#### Raw data ####

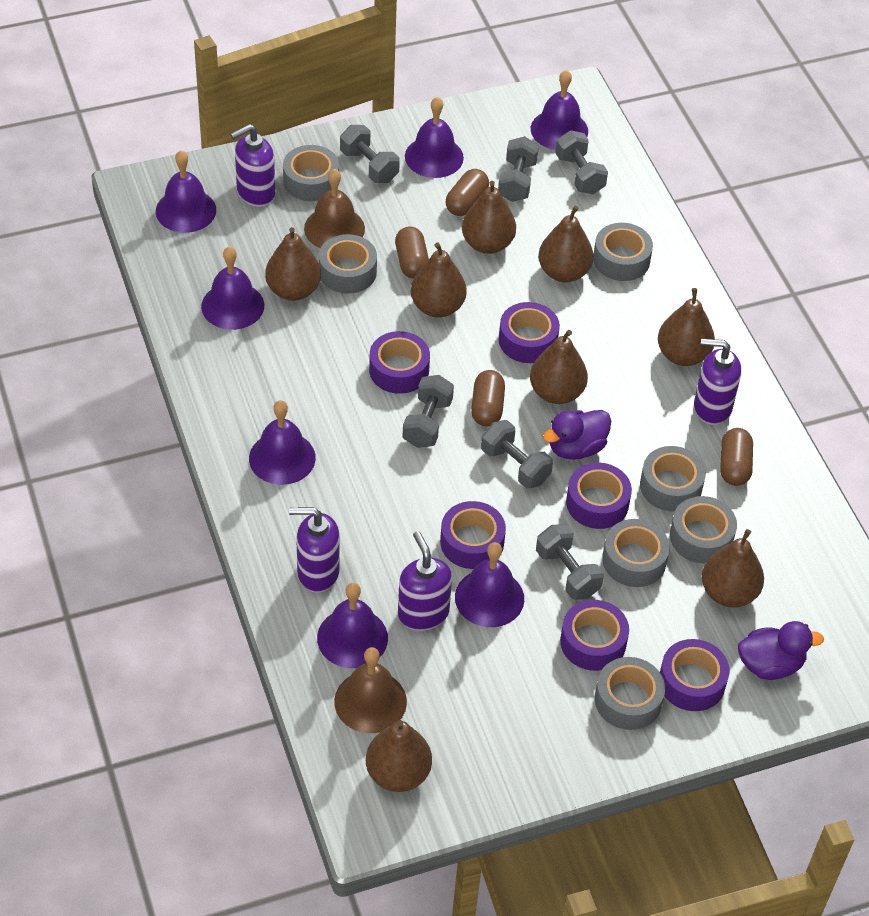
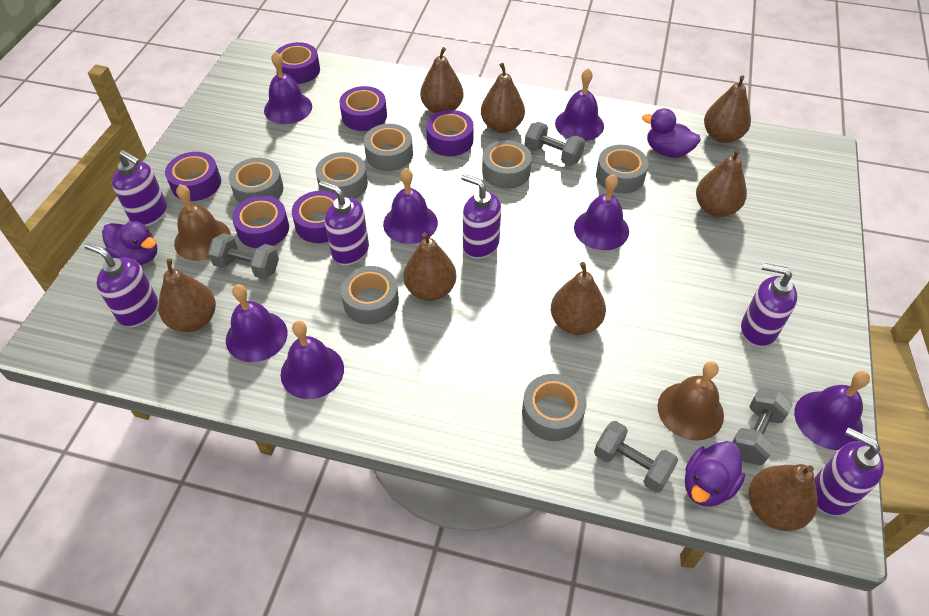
brown capsule: 4 -> 0
grey dumbbell: 6 -> 4
purple duck: 2 -> 3
purple soap dispenser: 4 -> 6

####

*Problem requirements*. All lines carrying the word "purple" must be copied from the data above.

*Output for this exercise*.
purple duck: 2 -> 3
purple soap dispenser: 4 -> 6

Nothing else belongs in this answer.